THE TASK ::
All lines below starting at the one that holds "red round brick A2:B3" and ending at the one that holds "white plate J10:L10" should be printed exactly, ends included. Pictures should not be printed, nor anything else.

PROVIDED DATA ::
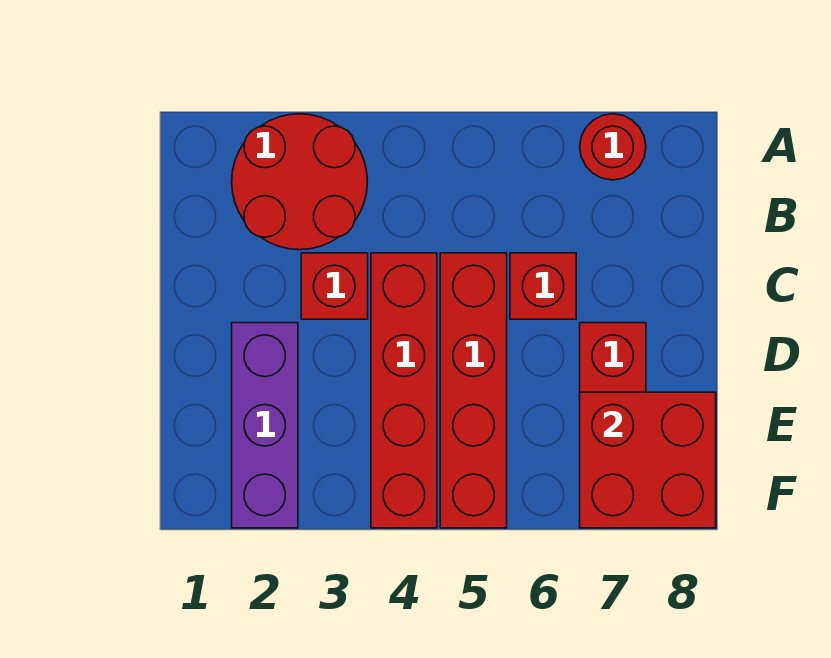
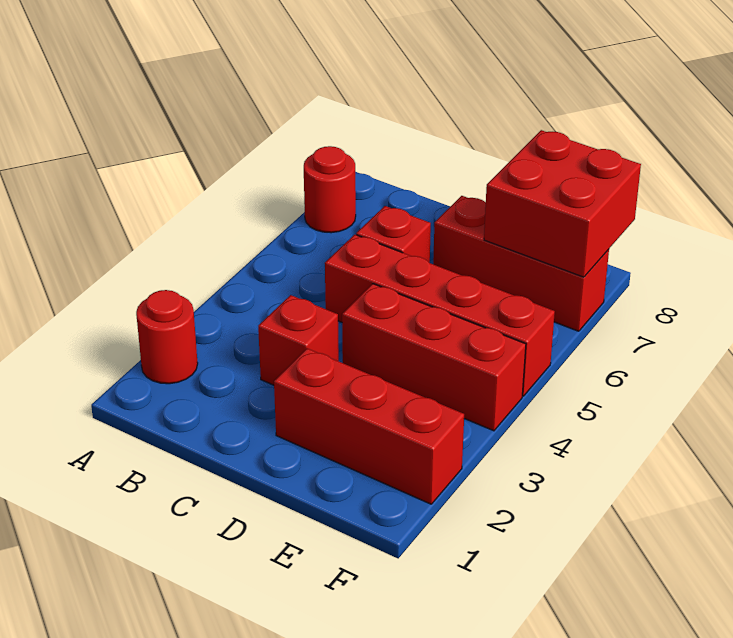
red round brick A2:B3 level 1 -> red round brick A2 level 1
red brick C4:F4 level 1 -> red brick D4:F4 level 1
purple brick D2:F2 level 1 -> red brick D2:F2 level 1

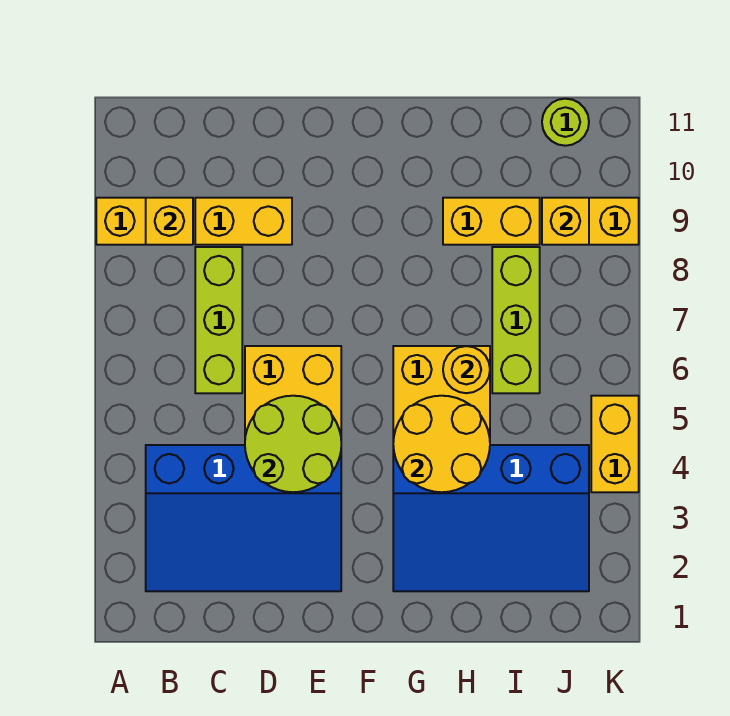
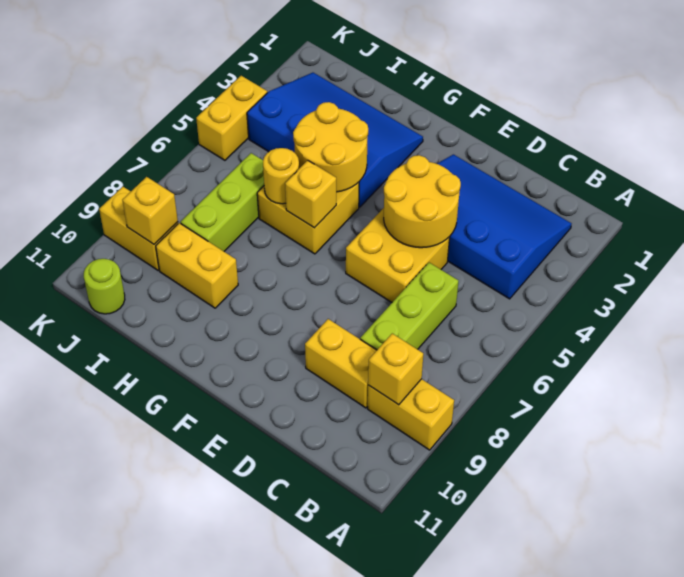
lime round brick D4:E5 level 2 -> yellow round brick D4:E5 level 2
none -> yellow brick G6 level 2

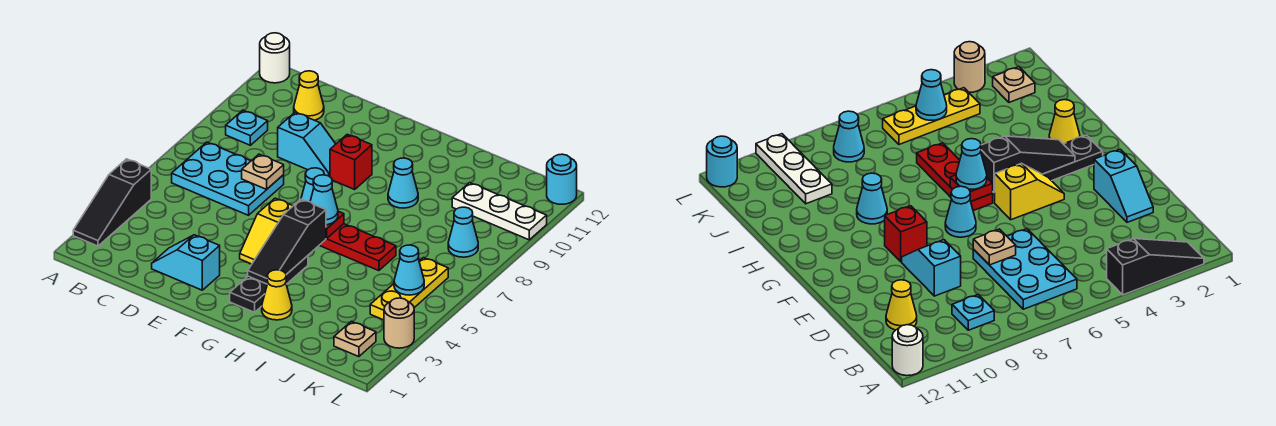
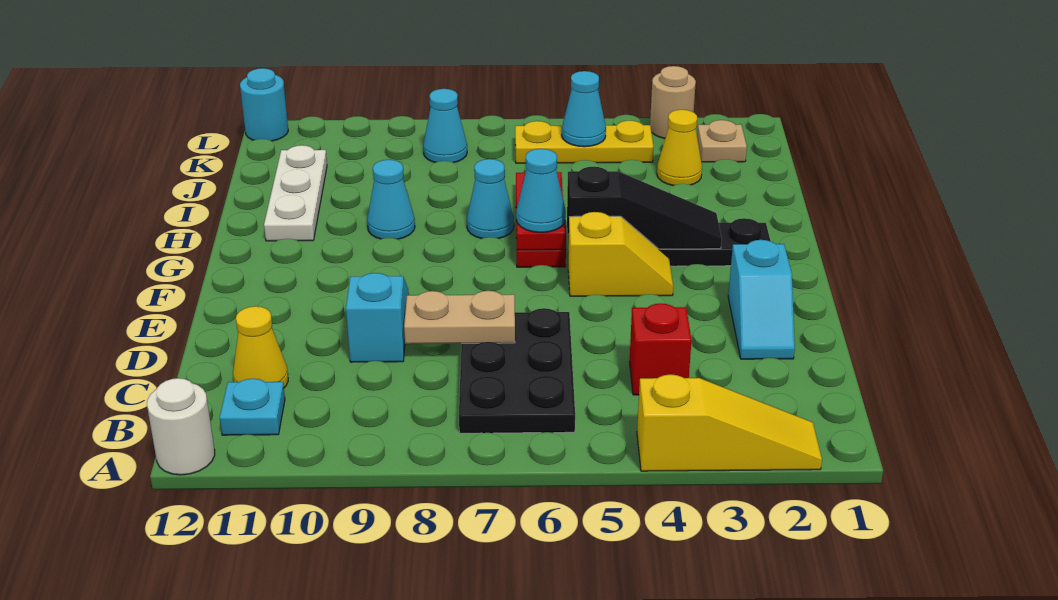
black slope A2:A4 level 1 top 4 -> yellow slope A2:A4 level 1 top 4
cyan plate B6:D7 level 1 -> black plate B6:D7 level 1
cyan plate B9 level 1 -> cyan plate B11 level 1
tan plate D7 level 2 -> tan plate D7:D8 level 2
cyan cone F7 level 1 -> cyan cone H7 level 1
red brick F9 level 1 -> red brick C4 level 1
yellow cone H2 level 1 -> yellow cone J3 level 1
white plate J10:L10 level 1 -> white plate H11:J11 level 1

---

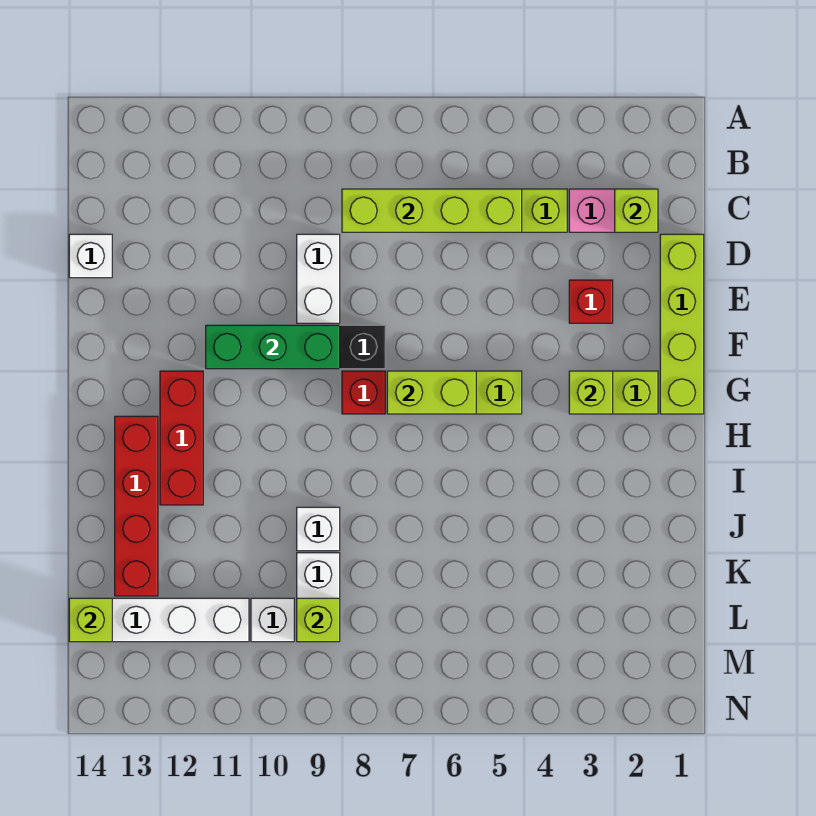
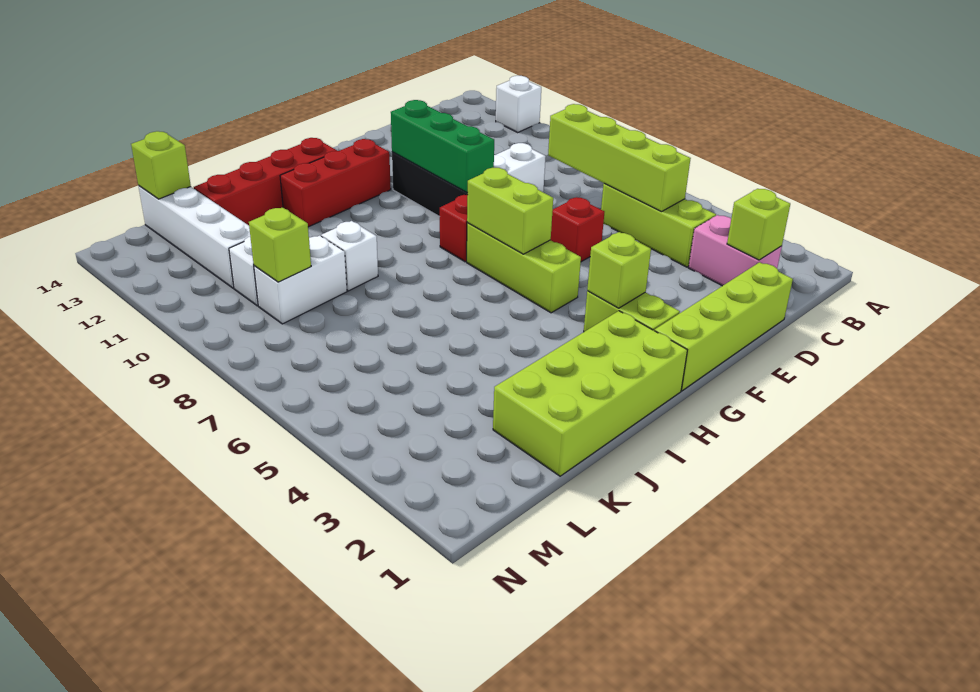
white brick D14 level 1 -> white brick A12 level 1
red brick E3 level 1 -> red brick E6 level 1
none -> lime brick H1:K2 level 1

OUTPUT OF THE TASK ::
red round brick A2:B3 level 1 -> red round brick A2 level 1
red brick C4:F4 level 1 -> red brick D4:F4 level 1
purple brick D2:F2 level 1 -> red brick D2:F2 level 1

lime round brick D4:E5 level 2 -> yellow round brick D4:E5 level 2
none -> yellow brick G6 level 2

black slope A2:A4 level 1 top 4 -> yellow slope A2:A4 level 1 top 4
cyan plate B6:D7 level 1 -> black plate B6:D7 level 1
cyan plate B9 level 1 -> cyan plate B11 level 1
tan plate D7 level 2 -> tan plate D7:D8 level 2
cyan cone F7 level 1 -> cyan cone H7 level 1
red brick F9 level 1 -> red brick C4 level 1
yellow cone H2 level 1 -> yellow cone J3 level 1
white plate J10:L10 level 1 -> white plate H11:J11 level 1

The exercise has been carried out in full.